The reply should contain every line of the data, repeated exactly, and no pictures.

Stored items:
......

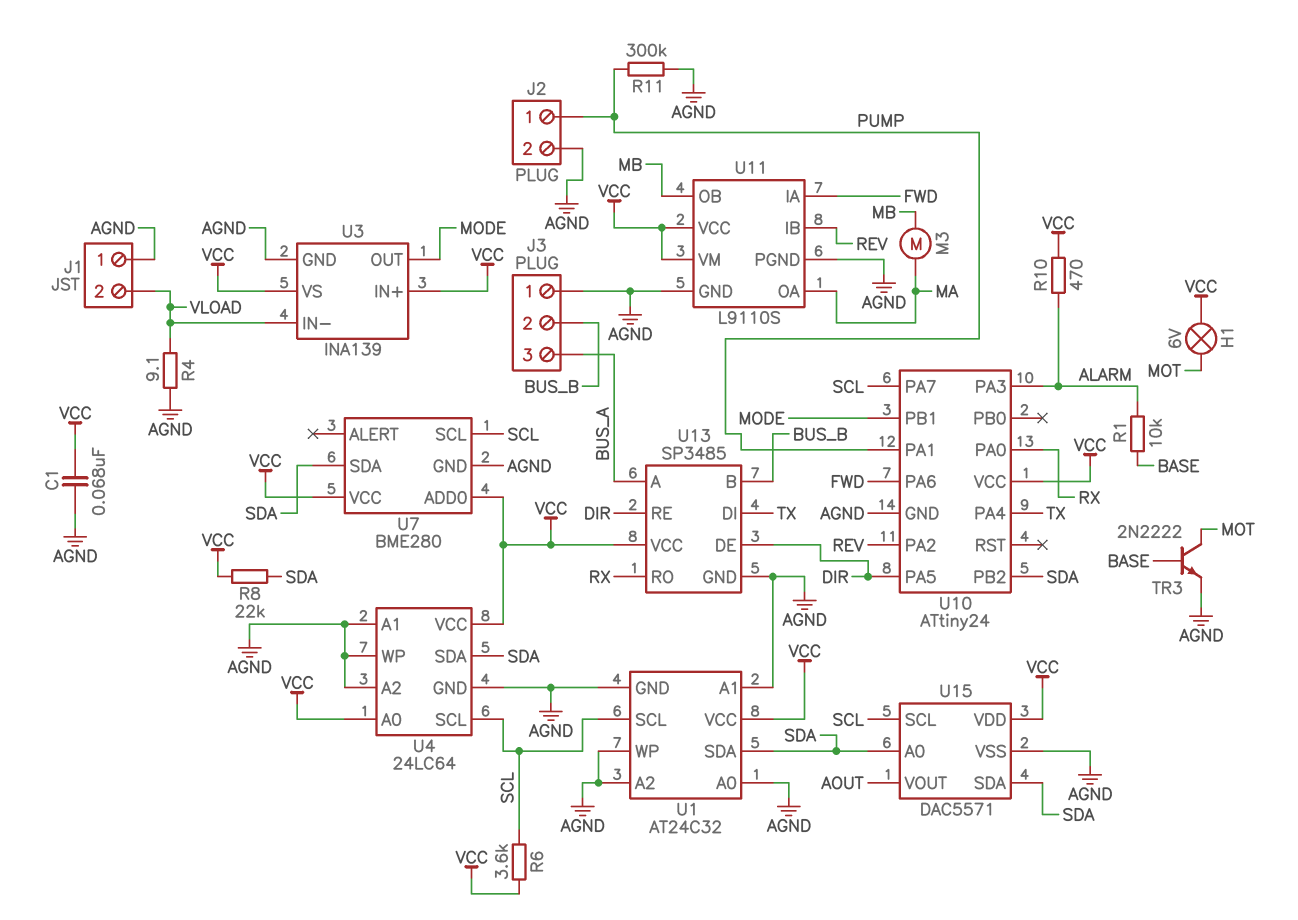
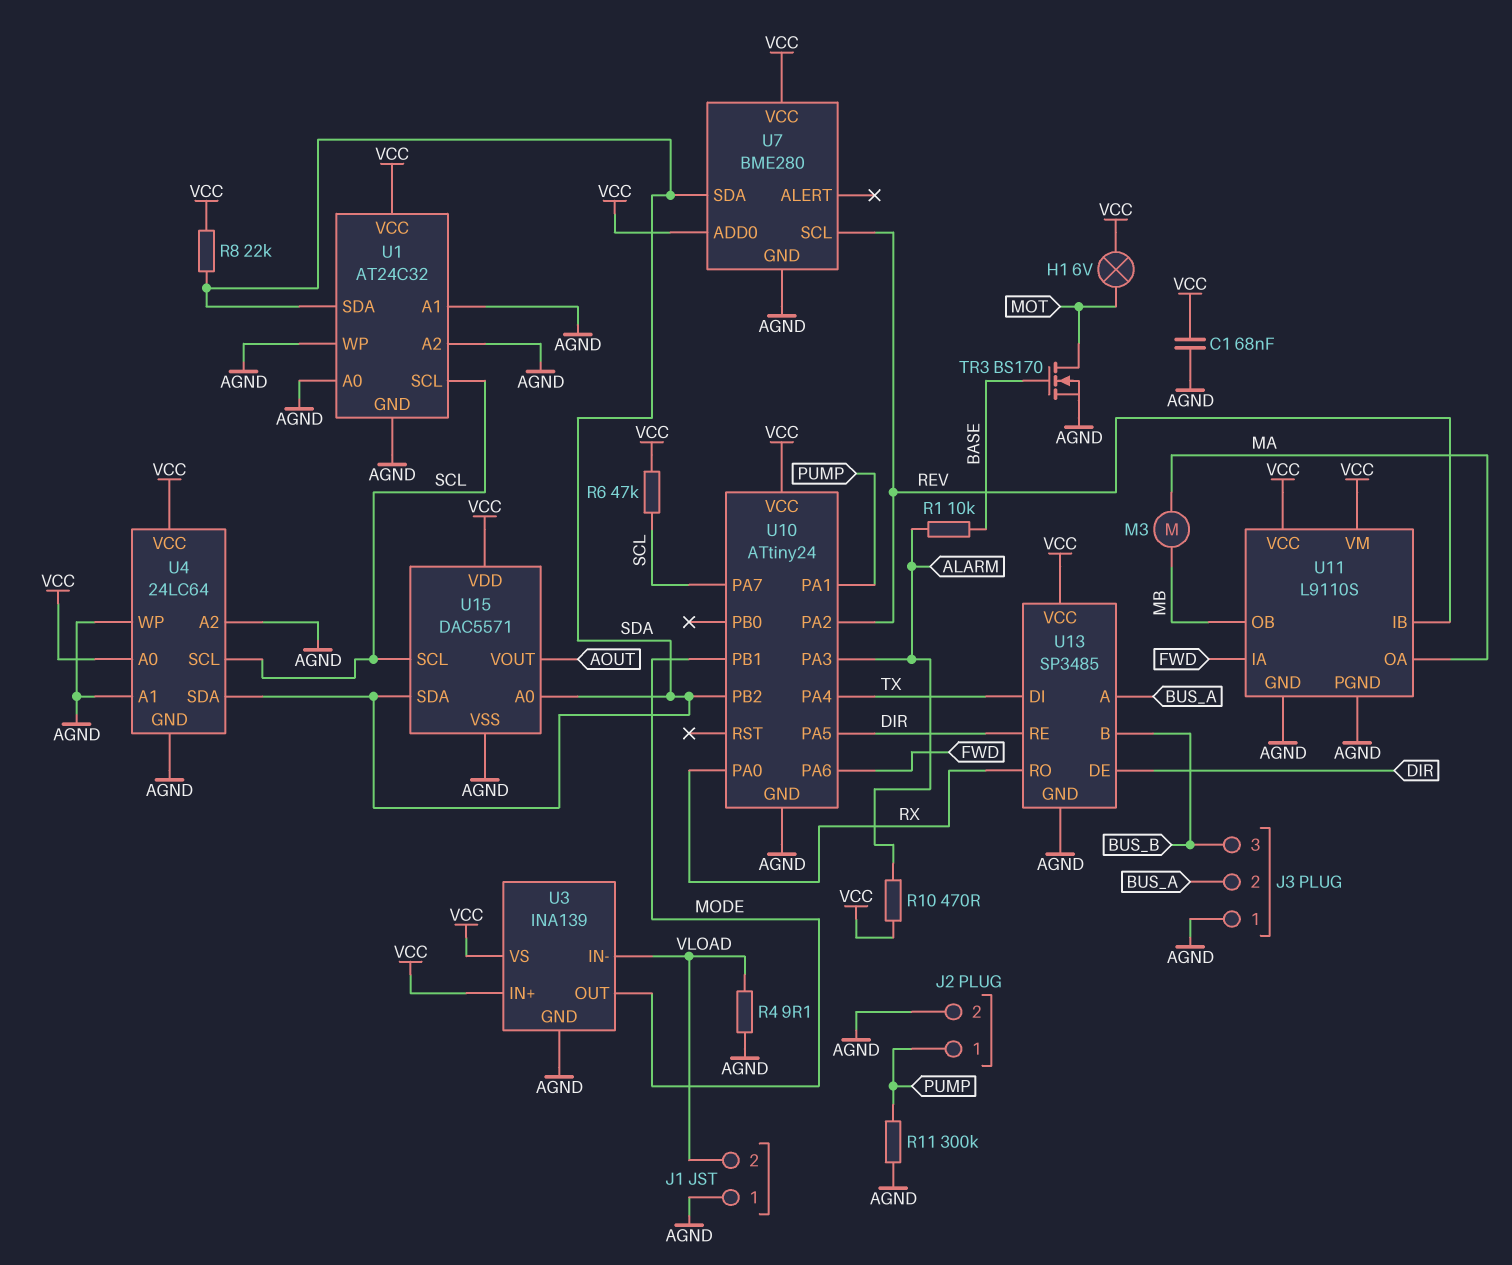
J3 pin 2: BUS_B -> BUS_A
J3 pin 3: BUS_A -> BUS_B
R6: 3.6k (SCL, VCC) -> 47k (SCL, VCC)
TR3: NPN 2N2222 (B BASE, C MOT, E AGND) -> NMOS BS170 (G BASE, D MOT, S AGND)
U7 pin SCL: SCL -> REV

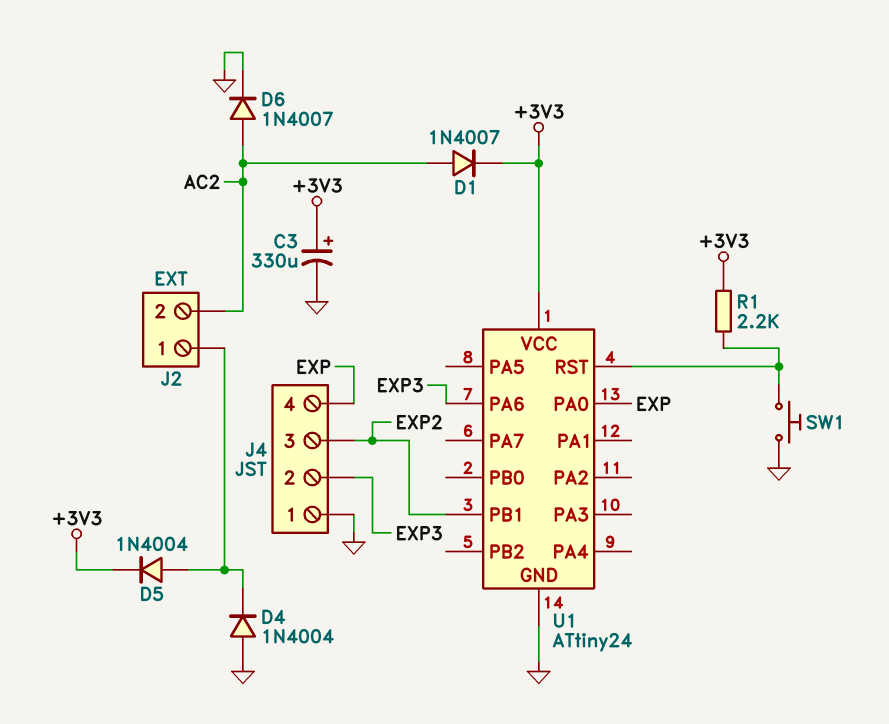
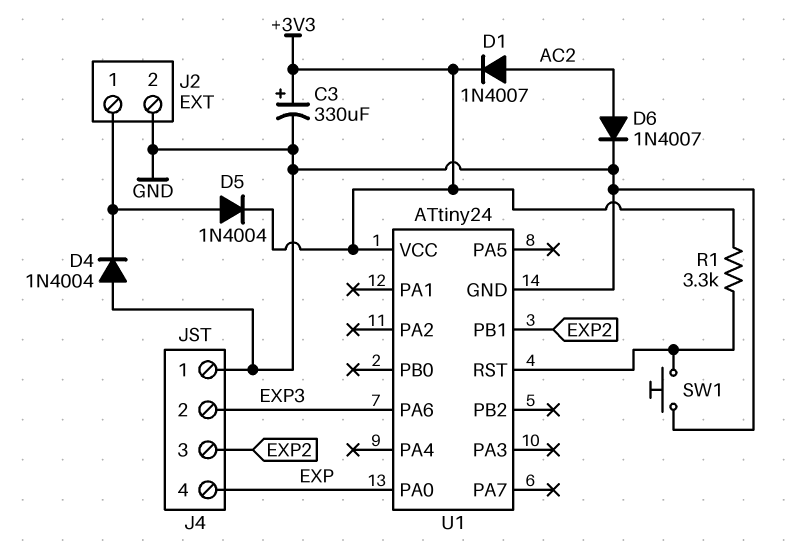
J2 pin 2: AC2 -> GND
R1: 2.2k (+3V3, U1/RST) -> 3.3k (+3V3, U1/RST)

......

_Output for this task:_
J3 pin 2: BUS_B -> BUS_A
J3 pin 3: BUS_A -> BUS_B
R6: 3.6k (SCL, VCC) -> 47k (SCL, VCC)
TR3: NPN 2N2222 (B BASE, C MOT, E AGND) -> NMOS BS170 (G BASE, D MOT, S AGND)
U7 pin SCL: SCL -> REV

J2 pin 2: AC2 -> GND
R1: 2.2k (+3V3, U1/RST) -> 3.3k (+3V3, U1/RST)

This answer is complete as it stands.